[[ RECORDS, beginning ]]

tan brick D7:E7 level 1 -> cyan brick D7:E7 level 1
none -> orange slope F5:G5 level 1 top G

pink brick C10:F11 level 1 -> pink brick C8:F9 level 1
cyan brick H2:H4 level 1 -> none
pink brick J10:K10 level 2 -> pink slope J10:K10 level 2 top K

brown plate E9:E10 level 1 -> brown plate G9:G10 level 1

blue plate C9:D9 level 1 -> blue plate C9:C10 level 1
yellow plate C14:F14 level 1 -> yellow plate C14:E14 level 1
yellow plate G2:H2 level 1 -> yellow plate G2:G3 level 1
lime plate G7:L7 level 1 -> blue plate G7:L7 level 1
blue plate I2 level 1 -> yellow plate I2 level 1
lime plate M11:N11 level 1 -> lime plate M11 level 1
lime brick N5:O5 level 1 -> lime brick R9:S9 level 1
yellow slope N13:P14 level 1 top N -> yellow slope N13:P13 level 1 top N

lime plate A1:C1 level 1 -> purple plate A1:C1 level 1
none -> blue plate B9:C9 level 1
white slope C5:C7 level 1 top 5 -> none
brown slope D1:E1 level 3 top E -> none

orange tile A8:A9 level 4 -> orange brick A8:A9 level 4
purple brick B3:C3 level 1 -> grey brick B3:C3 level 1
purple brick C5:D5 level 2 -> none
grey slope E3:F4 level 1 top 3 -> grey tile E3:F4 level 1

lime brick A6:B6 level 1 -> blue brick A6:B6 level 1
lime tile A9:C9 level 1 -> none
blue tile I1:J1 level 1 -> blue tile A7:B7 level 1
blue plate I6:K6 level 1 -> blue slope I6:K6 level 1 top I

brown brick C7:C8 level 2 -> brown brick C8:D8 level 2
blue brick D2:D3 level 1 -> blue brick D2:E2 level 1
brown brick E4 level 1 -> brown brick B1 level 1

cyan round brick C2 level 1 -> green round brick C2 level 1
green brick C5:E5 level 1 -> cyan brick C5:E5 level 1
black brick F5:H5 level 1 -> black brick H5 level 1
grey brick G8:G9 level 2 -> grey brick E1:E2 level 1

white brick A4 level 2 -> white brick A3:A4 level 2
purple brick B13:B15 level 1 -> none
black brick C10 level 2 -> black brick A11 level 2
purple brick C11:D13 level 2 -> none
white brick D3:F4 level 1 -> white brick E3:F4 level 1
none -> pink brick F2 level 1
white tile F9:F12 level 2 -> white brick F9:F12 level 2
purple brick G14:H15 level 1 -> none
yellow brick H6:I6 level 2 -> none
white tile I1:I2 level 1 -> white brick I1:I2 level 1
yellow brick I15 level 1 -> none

[[ RECORDS, end ]]

→ **EXERCISE REQUIREMENTS**: Each entry needs to be given again exactly as it stands.

→ **FINAL ANSWER**:
tan brick D7:E7 level 1 -> cyan brick D7:E7 level 1
none -> orange slope F5:G5 level 1 top G

pink brick C10:F11 level 1 -> pink brick C8:F9 level 1
cyan brick H2:H4 level 1 -> none
pink brick J10:K10 level 2 -> pink slope J10:K10 level 2 top K

brown plate E9:E10 level 1 -> brown plate G9:G10 level 1

blue plate C9:D9 level 1 -> blue plate C9:C10 level 1
yellow plate C14:F14 level 1 -> yellow plate C14:E14 level 1
yellow plate G2:H2 level 1 -> yellow plate G2:G3 level 1
lime plate G7:L7 level 1 -> blue plate G7:L7 level 1
blue plate I2 level 1 -> yellow plate I2 level 1
lime plate M11:N11 level 1 -> lime plate M11 level 1
lime brick N5:O5 level 1 -> lime brick R9:S9 level 1
yellow slope N13:P14 level 1 top N -> yellow slope N13:P13 level 1 top N

lime plate A1:C1 level 1 -> purple plate A1:C1 level 1
none -> blue plate B9:C9 level 1
white slope C5:C7 level 1 top 5 -> none
brown slope D1:E1 level 3 top E -> none

orange tile A8:A9 level 4 -> orange brick A8:A9 level 4
purple brick B3:C3 level 1 -> grey brick B3:C3 level 1
purple brick C5:D5 level 2 -> none
grey slope E3:F4 level 1 top 3 -> grey tile E3:F4 level 1

lime brick A6:B6 level 1 -> blue brick A6:B6 level 1
lime tile A9:C9 level 1 -> none
blue tile I1:J1 level 1 -> blue tile A7:B7 level 1
blue plate I6:K6 level 1 -> blue slope I6:K6 level 1 top I

brown brick C7:C8 level 2 -> brown brick C8:D8 level 2
blue brick D2:D3 level 1 -> blue brick D2:E2 level 1
brown brick E4 level 1 -> brown brick B1 level 1

cyan round brick C2 level 1 -> green round brick C2 level 1
green brick C5:E5 level 1 -> cyan brick C5:E5 level 1
black brick F5:H5 level 1 -> black brick H5 level 1
grey brick G8:G9 level 2 -> grey brick E1:E2 level 1

white brick A4 level 2 -> white brick A3:A4 level 2
purple brick B13:B15 level 1 -> none
black brick C10 level 2 -> black brick A11 level 2
purple brick C11:D13 level 2 -> none
white brick D3:F4 level 1 -> white brick E3:F4 level 1
none -> pink brick F2 level 1
white tile F9:F12 level 2 -> white brick F9:F12 level 2
purple brick G14:H15 level 1 -> none
yellow brick H6:I6 level 2 -> none
white tile I1:I2 level 1 -> white brick I1:I2 level 1
yellow brick I15 level 1 -> none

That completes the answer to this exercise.